Exercise brief:
Find the string "degrees" in the entries and copy each line that has it.

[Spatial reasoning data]
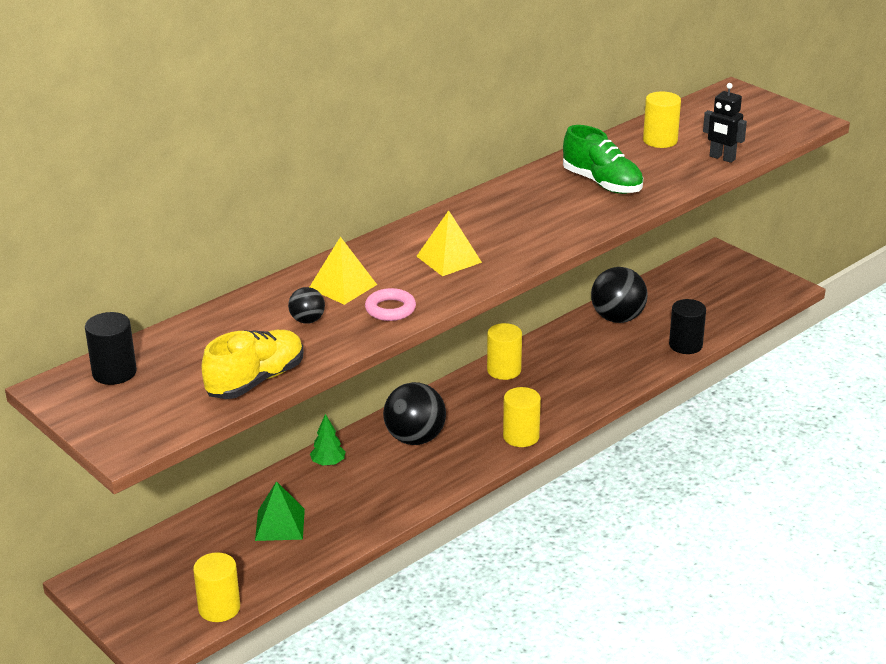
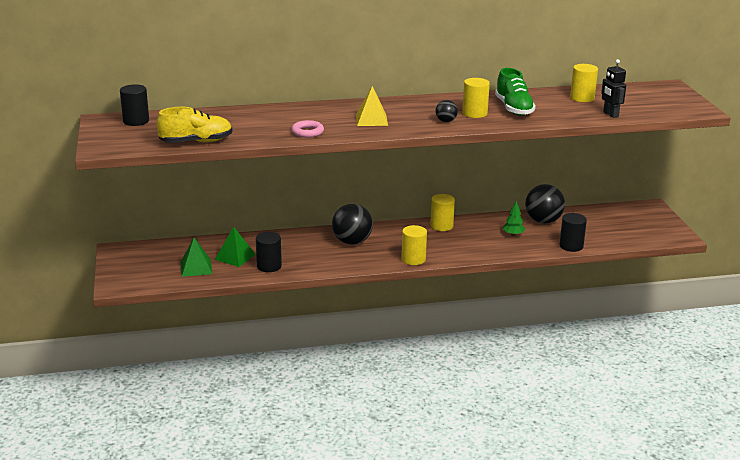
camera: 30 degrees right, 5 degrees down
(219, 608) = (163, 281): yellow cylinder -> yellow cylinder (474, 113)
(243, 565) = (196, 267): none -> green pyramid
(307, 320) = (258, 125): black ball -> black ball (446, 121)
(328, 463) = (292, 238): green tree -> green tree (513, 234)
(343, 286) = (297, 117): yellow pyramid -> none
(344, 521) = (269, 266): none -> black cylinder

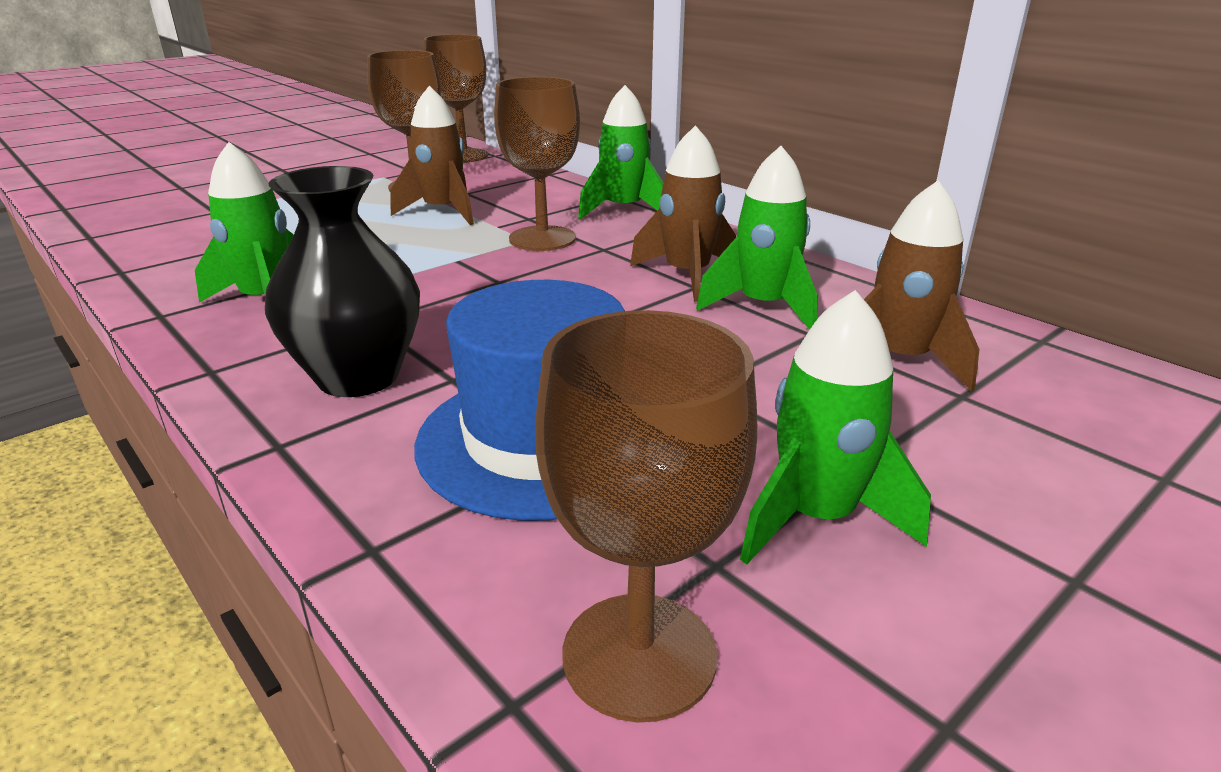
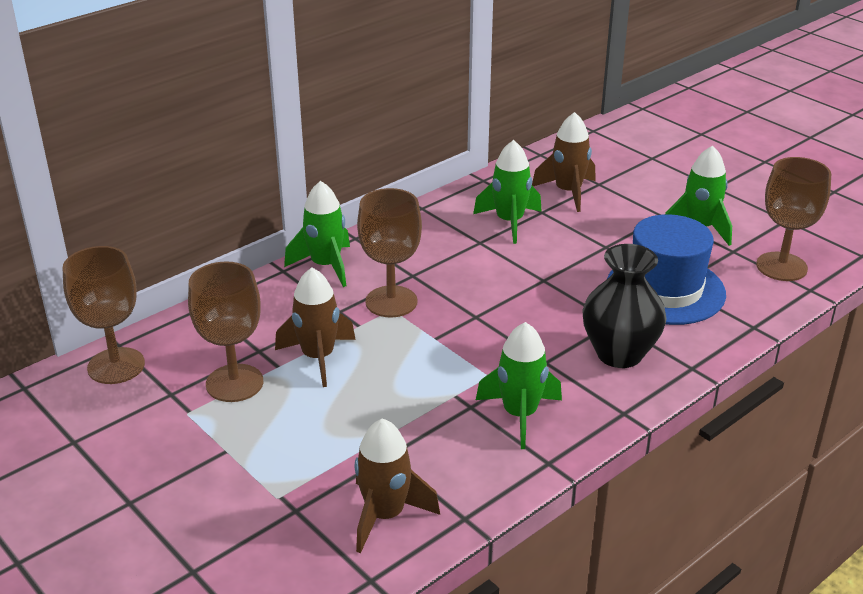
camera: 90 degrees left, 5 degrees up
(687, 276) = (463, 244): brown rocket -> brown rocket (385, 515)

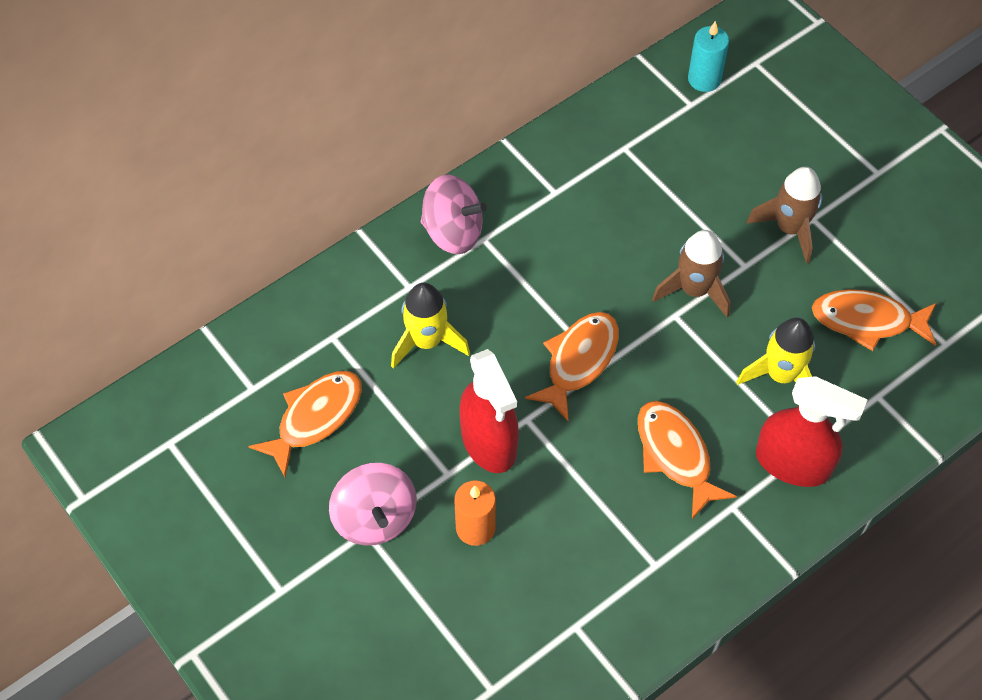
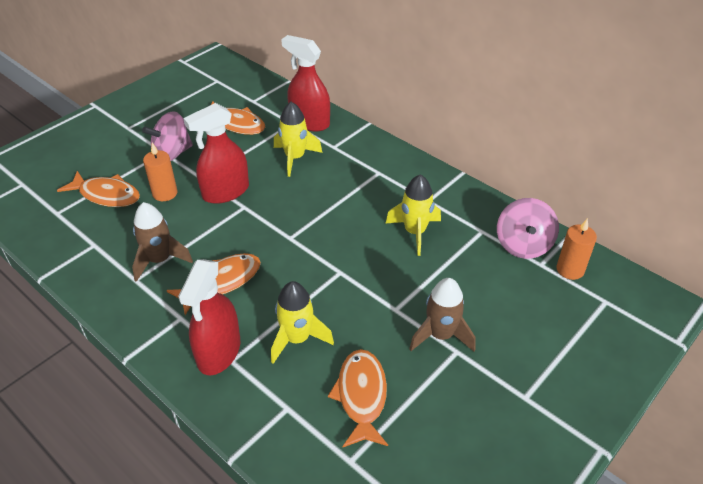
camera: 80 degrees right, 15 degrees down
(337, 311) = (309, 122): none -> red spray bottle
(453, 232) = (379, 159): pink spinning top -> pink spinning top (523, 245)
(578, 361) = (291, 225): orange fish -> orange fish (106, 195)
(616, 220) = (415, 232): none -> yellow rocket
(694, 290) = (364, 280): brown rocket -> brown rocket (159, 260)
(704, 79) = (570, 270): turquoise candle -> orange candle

Your response:
camera: 30 degrees right, 5 degrees down
camera: 90 degrees left, 5 degrees up
camera: 80 degrees right, 15 degrees down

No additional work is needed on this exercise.